Return only those lines of the material that contain "none".

===== Data segment

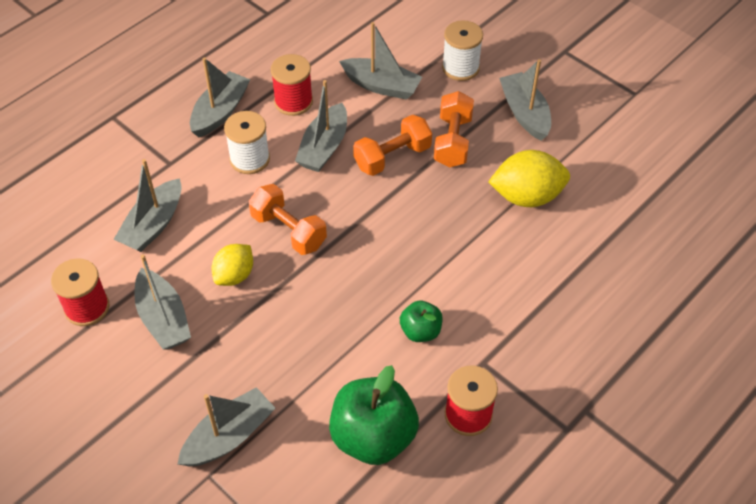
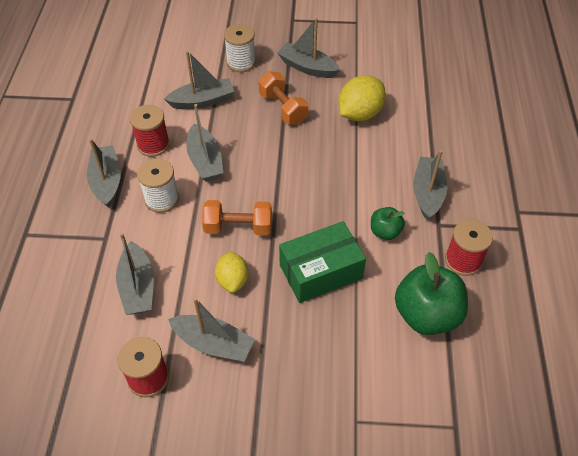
camera: 40 degrees left, 0 degrees up
(229, 436) = (341, 385): grey boat -> grey boat (427, 193)
(319, 324) = (320, 271): none -> green box
(392, 157) = (256, 140): orange dumbbell -> none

==========

● Reply:
(319, 324) = (320, 271): none -> green box
(392, 157) = (256, 140): orange dumbbell -> none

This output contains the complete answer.